• Aim of the task: Reproduce only this part of the listing: the line with "(360, 214) = (436, 410): grey", plus every line after it through the last.

• Excerpted records:
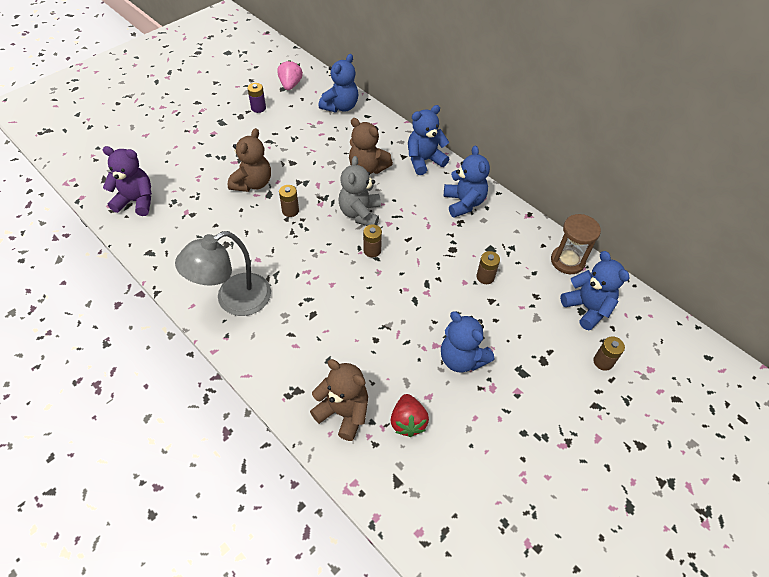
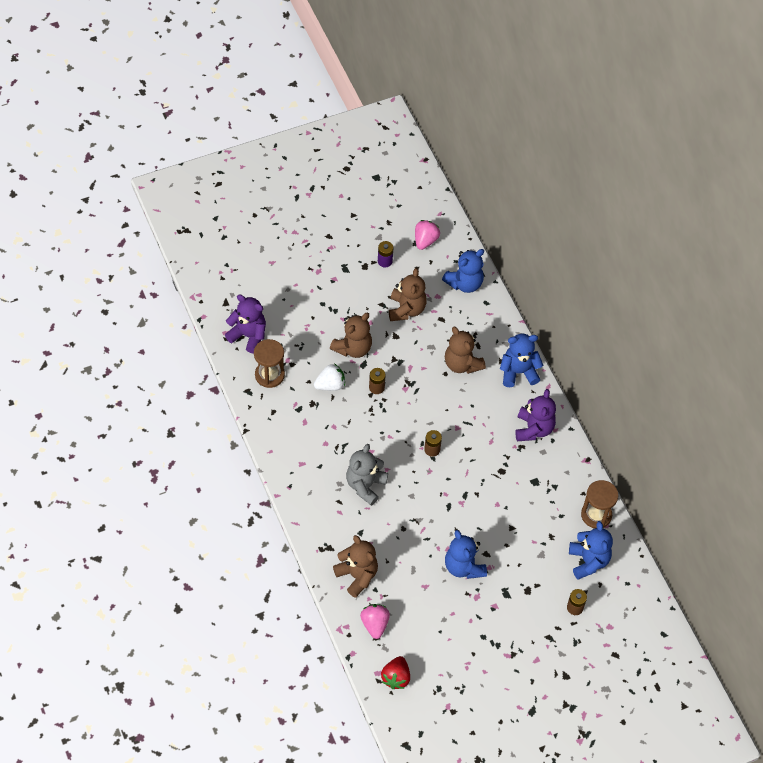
camera: 20 degrees right, 5 degrees up
(170, 230) = (269, 375): none -> brown hourglass
(234, 300) = (304, 458): grey lamp -> none
(240, 222) = (330, 385): none -> white strawberry
(294, 139) = (406, 309): none -> brown teddy bear
(360, 214) = (436, 410): grey teddy bear -> grey teddy bear (365, 485)
(389, 466) = (375, 624): none -> pink strawberry
(408, 422) = (401, 599): red strawberry -> red strawberry (396, 677)
(464, 203) = (533, 429): blue teddy bear -> purple teddy bear
(485, 277) = (517, 505): brown battery -> none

• Solution below:
(360, 214) = (436, 410): grey teddy bear -> grey teddy bear (365, 485)
(389, 466) = (375, 624): none -> pink strawberry
(408, 422) = (401, 599): red strawberry -> red strawberry (396, 677)
(464, 203) = (533, 429): blue teddy bear -> purple teddy bear
(485, 277) = (517, 505): brown battery -> none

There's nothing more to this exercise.